Collection entries:
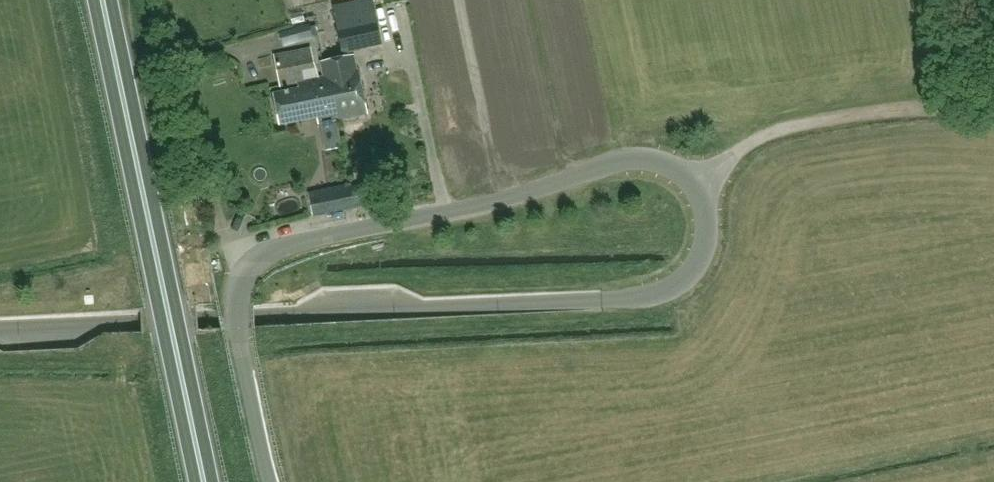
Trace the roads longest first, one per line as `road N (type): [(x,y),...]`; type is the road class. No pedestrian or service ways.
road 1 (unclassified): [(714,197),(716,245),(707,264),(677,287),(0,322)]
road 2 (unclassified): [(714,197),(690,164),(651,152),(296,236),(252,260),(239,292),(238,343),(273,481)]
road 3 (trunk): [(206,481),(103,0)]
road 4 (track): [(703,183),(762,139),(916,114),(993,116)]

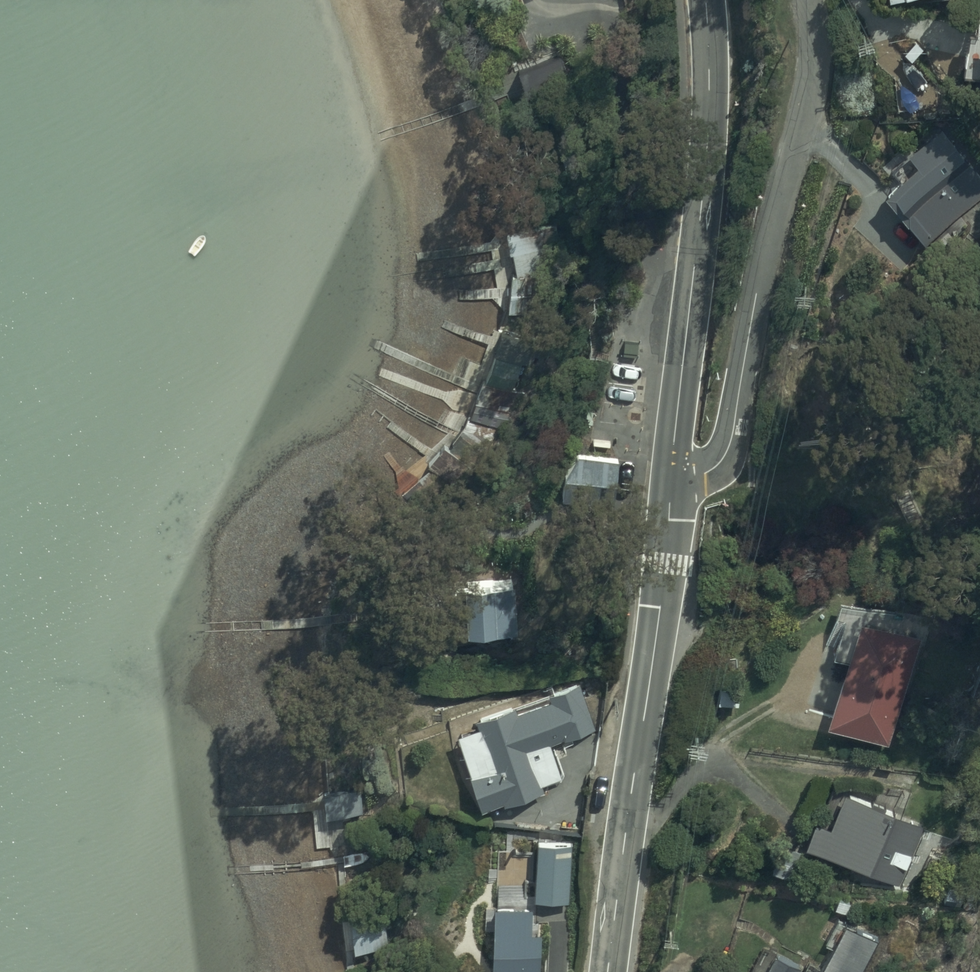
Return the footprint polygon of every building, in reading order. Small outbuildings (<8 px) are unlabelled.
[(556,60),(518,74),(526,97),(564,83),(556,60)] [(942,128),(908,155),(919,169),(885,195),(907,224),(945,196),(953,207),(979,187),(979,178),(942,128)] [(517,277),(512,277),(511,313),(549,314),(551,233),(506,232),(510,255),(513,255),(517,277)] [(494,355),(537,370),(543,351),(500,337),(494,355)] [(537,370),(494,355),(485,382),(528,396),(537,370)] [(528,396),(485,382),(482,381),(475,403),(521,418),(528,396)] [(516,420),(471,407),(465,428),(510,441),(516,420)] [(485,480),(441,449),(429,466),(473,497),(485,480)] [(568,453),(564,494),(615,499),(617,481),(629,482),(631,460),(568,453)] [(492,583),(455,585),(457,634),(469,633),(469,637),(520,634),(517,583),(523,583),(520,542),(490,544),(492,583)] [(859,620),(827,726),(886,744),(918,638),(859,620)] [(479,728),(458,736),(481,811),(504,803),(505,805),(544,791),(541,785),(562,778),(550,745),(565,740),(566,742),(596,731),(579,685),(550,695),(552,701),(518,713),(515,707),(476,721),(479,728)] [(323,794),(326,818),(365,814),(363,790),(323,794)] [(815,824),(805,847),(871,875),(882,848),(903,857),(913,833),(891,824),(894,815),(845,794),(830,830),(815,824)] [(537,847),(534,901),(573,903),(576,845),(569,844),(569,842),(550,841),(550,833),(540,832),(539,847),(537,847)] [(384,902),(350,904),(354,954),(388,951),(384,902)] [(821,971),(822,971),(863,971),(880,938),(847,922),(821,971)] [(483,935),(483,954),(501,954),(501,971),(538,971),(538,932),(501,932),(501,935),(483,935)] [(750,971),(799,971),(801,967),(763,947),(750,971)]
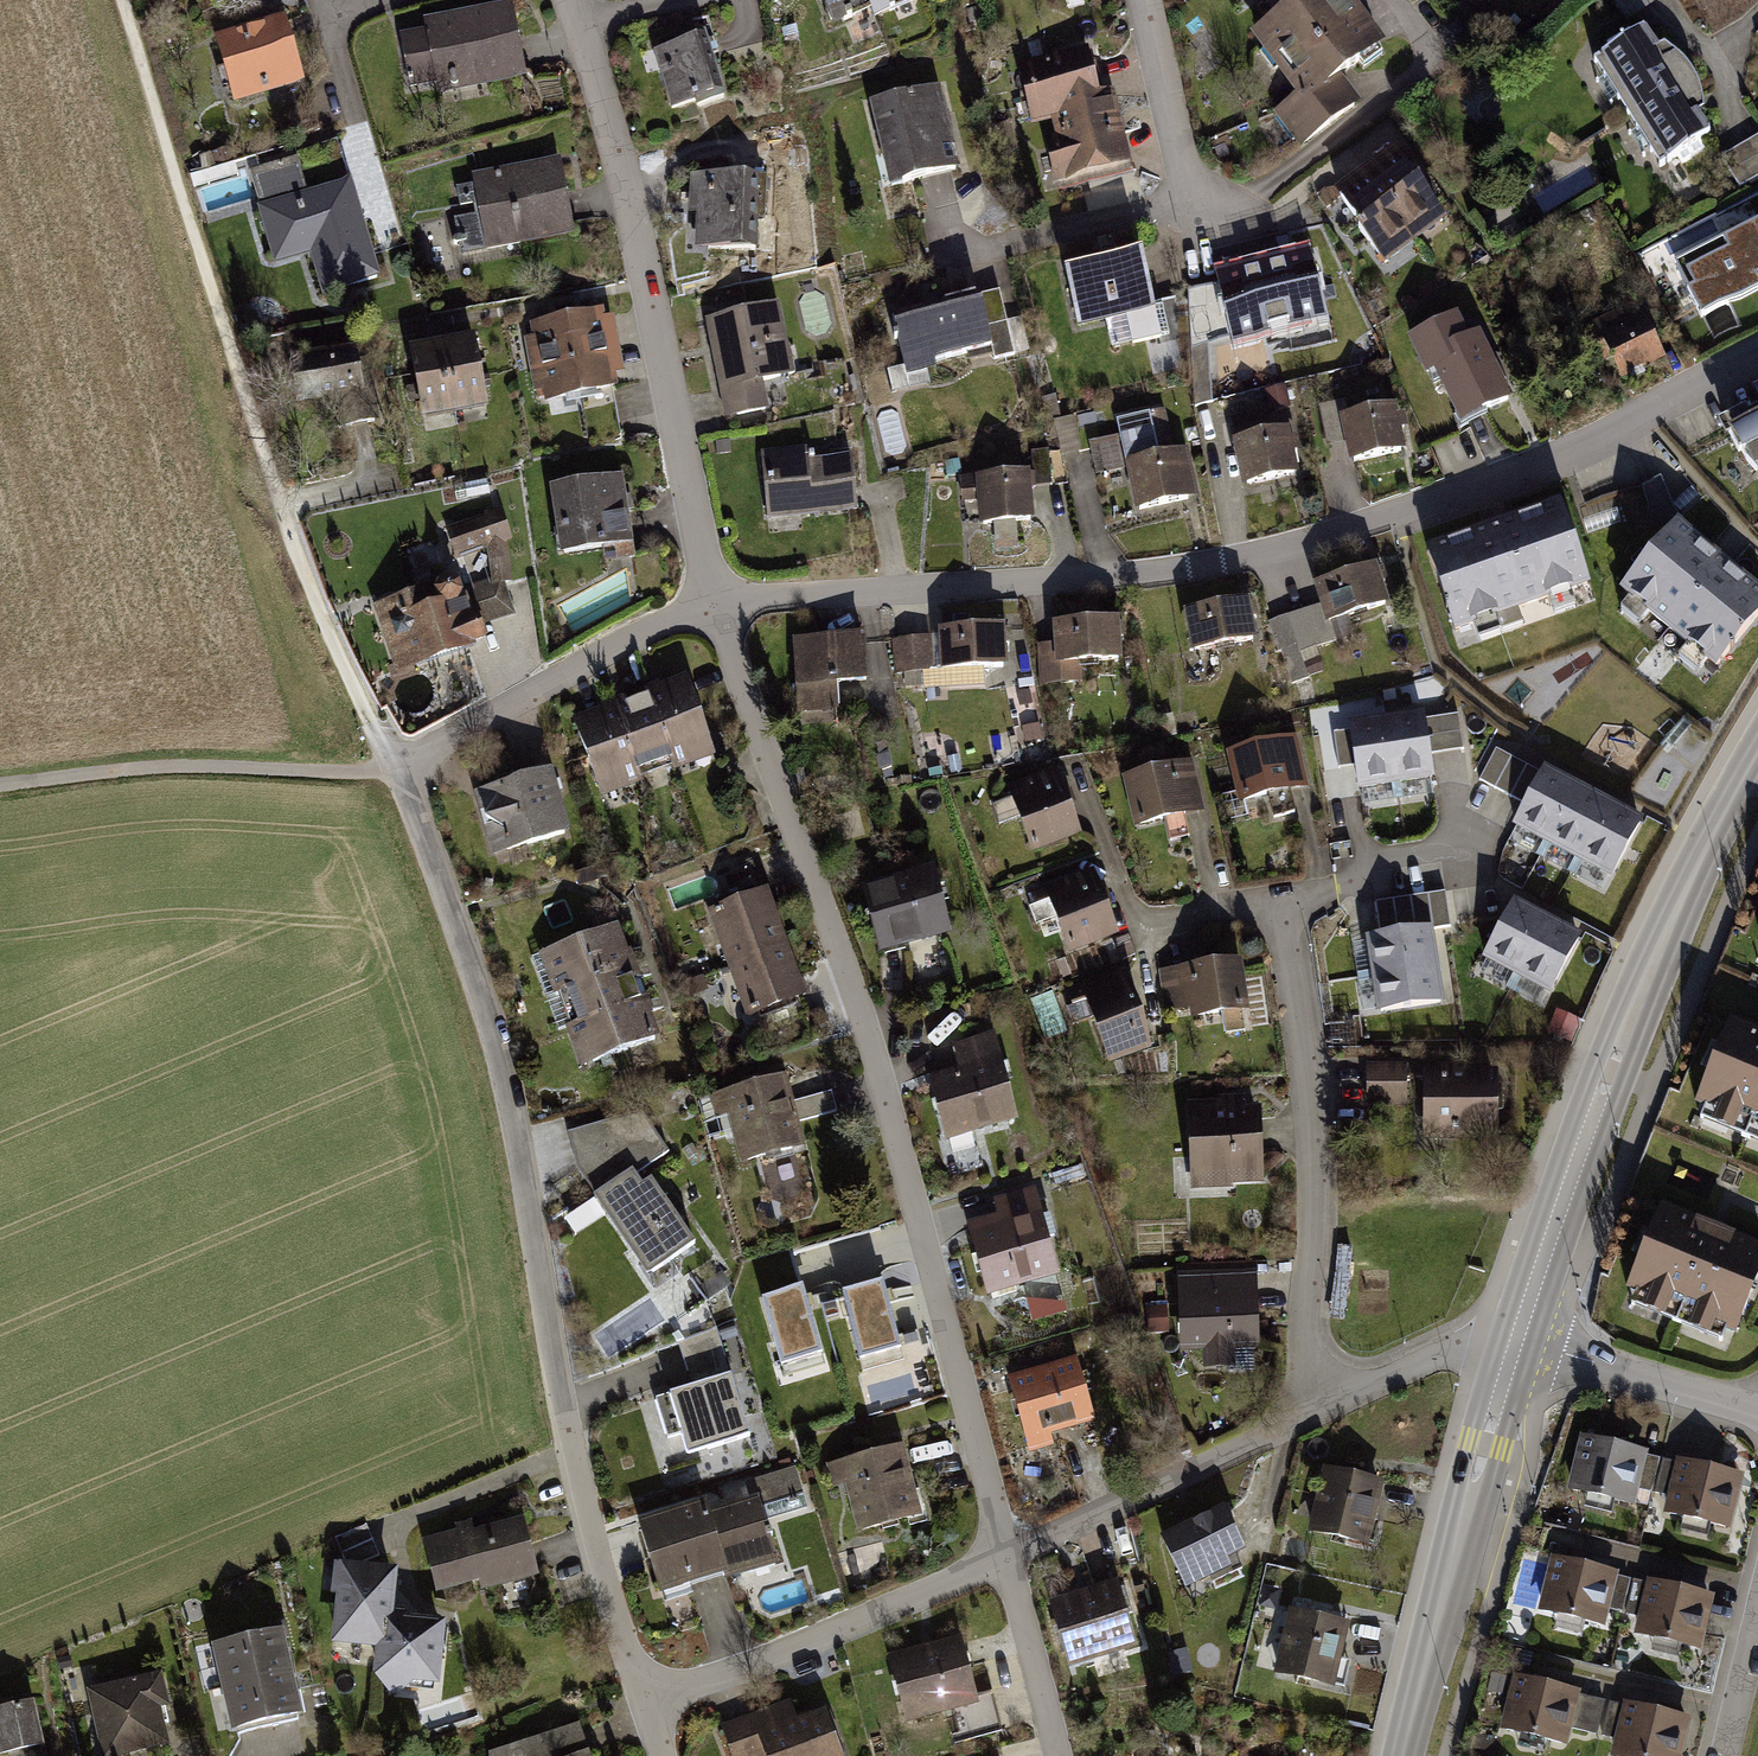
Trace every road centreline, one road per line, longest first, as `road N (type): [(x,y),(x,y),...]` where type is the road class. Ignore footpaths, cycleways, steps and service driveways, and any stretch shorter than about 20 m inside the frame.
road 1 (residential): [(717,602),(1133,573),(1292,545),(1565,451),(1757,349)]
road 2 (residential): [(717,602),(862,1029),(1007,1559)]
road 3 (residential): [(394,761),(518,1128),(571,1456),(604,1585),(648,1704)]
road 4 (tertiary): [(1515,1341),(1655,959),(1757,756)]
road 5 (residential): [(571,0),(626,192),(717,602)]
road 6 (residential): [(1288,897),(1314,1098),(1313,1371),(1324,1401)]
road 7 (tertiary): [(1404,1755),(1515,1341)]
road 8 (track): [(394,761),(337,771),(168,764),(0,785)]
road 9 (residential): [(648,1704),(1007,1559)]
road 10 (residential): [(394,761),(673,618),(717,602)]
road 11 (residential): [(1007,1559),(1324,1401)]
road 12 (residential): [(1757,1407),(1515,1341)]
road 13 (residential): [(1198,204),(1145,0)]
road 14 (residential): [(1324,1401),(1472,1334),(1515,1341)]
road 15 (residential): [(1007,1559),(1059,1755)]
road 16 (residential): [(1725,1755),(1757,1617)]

EXERCISE AIM
Repeat exactly the lines above, starting with the line that contains "Trace every road" and ending with the last line, both included, and nothing else.

TASK ANSWER
Trace every road centreline, one road per line, longest first, as `road N (type): [(x,y),(x,y),...]` where type is the road class. Ignore footpaths, cycleways, steps and service driveways, and any stretch shorter than about 20 m inside the frame.
road 1 (residential): [(717,602),(1133,573),(1292,545),(1565,451),(1757,349)]
road 2 (residential): [(717,602),(862,1029),(1007,1559)]
road 3 (residential): [(394,761),(518,1128),(571,1456),(604,1585),(648,1704)]
road 4 (tertiary): [(1515,1341),(1655,959),(1757,756)]
road 5 (residential): [(571,0),(626,192),(717,602)]
road 6 (residential): [(1288,897),(1314,1098),(1313,1371),(1324,1401)]
road 7 (tertiary): [(1404,1755),(1515,1341)]
road 8 (track): [(394,761),(337,771),(168,764),(0,785)]
road 9 (residential): [(648,1704),(1007,1559)]
road 10 (residential): [(394,761),(673,618),(717,602)]
road 11 (residential): [(1007,1559),(1324,1401)]
road 12 (residential): [(1757,1407),(1515,1341)]
road 13 (residential): [(1198,204),(1145,0)]
road 14 (residential): [(1324,1401),(1472,1334),(1515,1341)]
road 15 (residential): [(1007,1559),(1059,1755)]
road 16 (residential): [(1725,1755),(1757,1617)]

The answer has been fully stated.